DATA SHOWN:
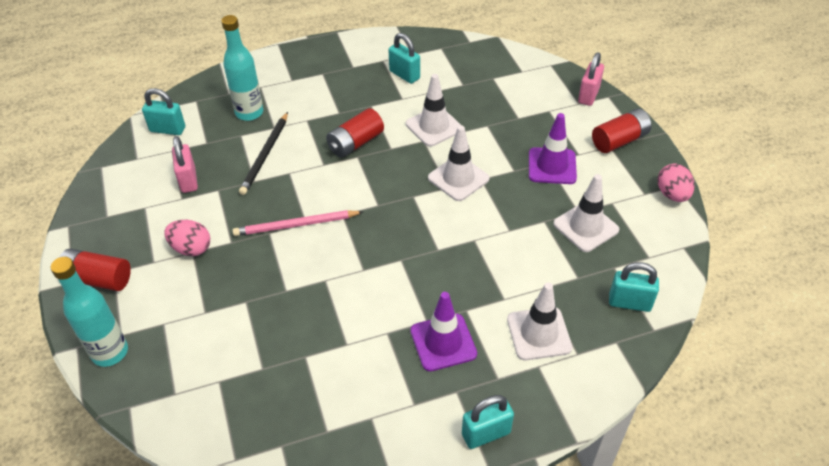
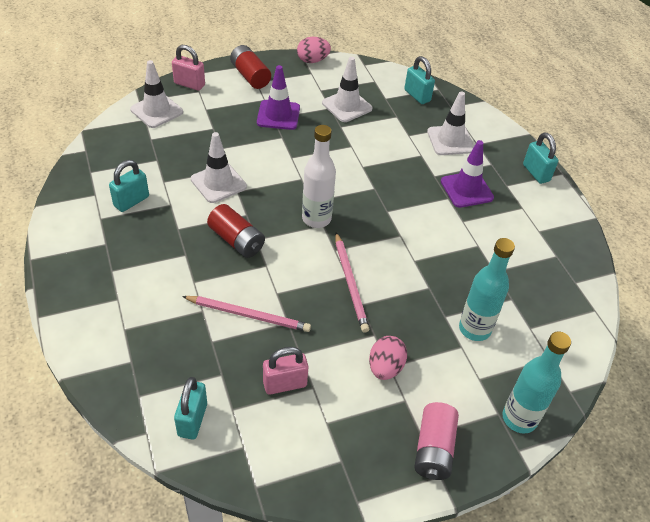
camera: 95 degrees left, 0 degrees up
(98, 279) = (433, 449): red battery -> pink battery
(249, 113) = (173, 336): turquoise bottle -> turquoise bottle (474, 329)
(265, 155) = (248, 315): black pencil -> pink pencil
(386, 199) = (316, 219): none -> white bottle
(458, 178) = (291, 171): white traffic cone -> white traffic cone (156, 111)
(629, 302) = (417, 96): turquoise padlock -> turquoise padlock turned 45 degrees counterclockwise

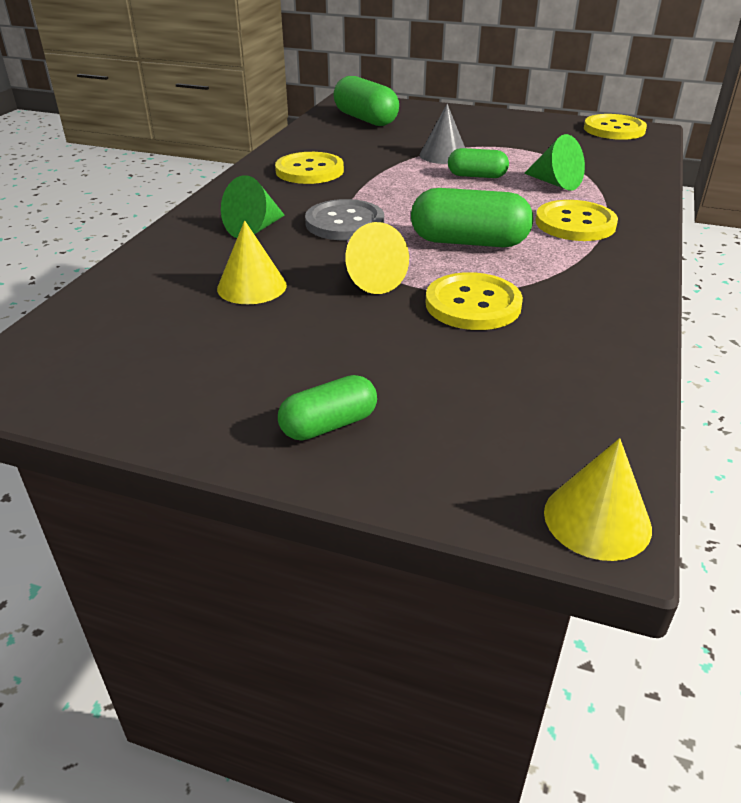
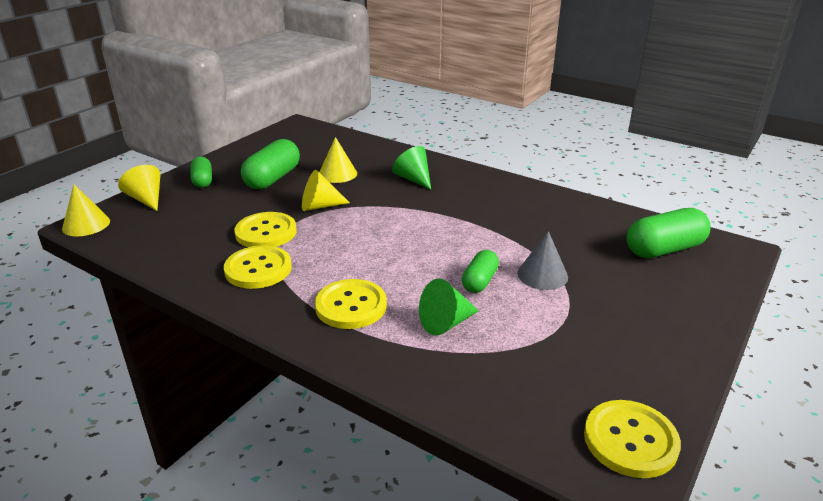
camera: 105 degrees right, 5 degrees down
(309, 171) = (515, 206): yellow button -> yellow button (258, 269)
(345, 223) = (407, 208): grey button -> none
(445, 475) = (146, 199): none -> yellow cone
(469, 242) = (348, 248): green capsule -> green capsule (273, 178)

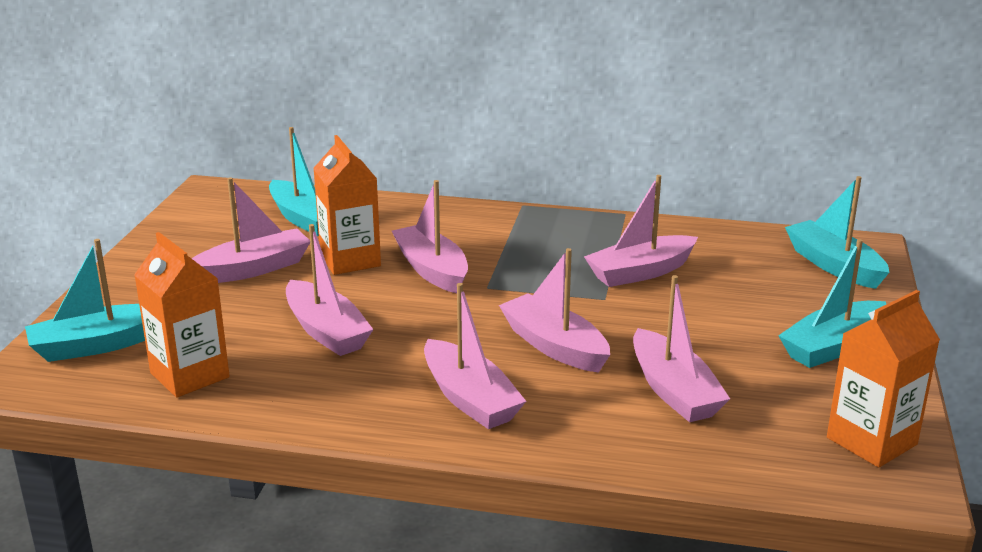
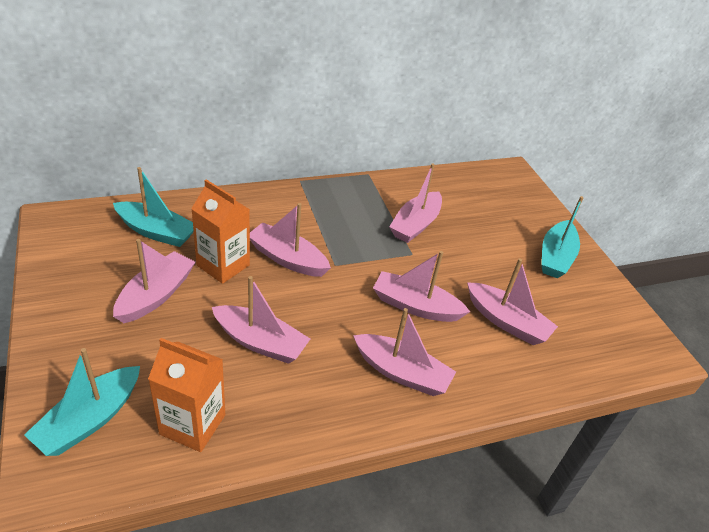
camera: 35 degrees left, 15 degrees up
(834, 265) = (509, 191): turquoise boat -> none
(871, 441) = (624, 325): orange carton -> none

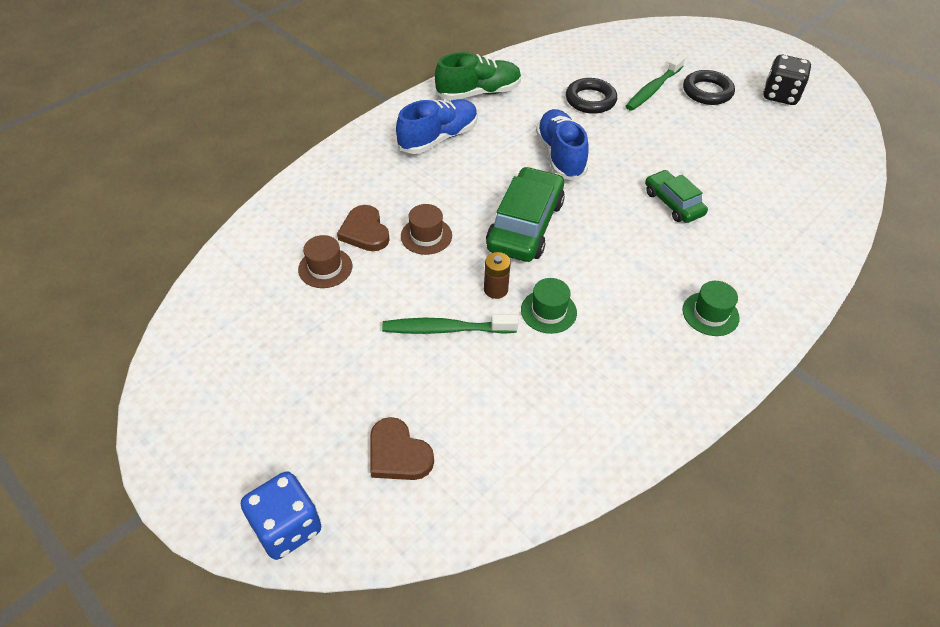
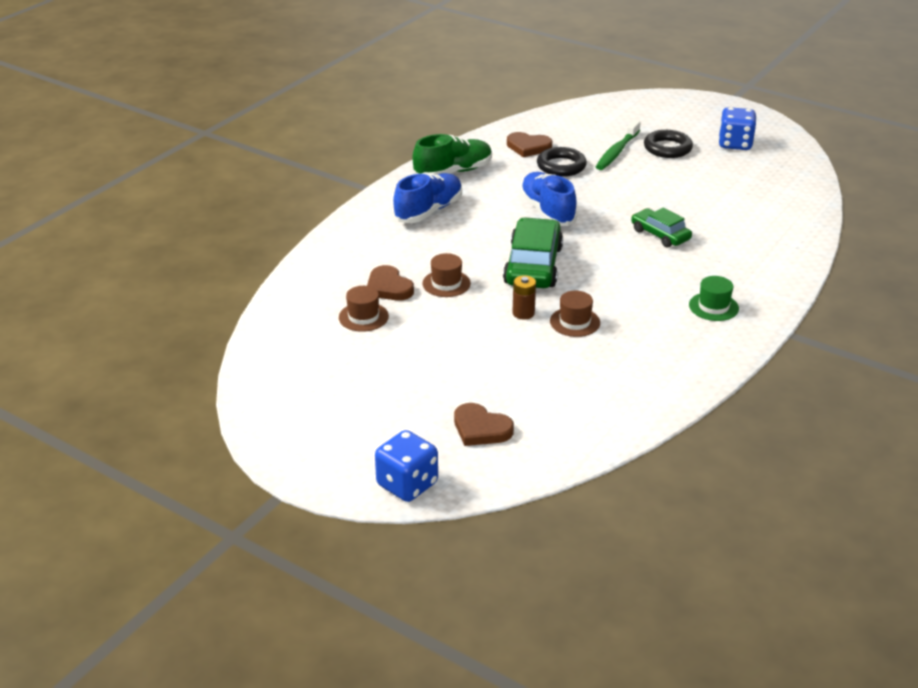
camera: 10 degrees left, 15 degrees down
(446, 329) = (489, 345): green toothbrush -> none
(548, 311) = (575, 322): green hat -> brown hat
(563, 72) = (528, 147): none -> brown heart
(780, 95) = (735, 144): black dice -> blue dice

EXERCISE DETAILS:
In this listing, how many lines contain "button"? Give the number without explanation.

RESPONSE BOX:
2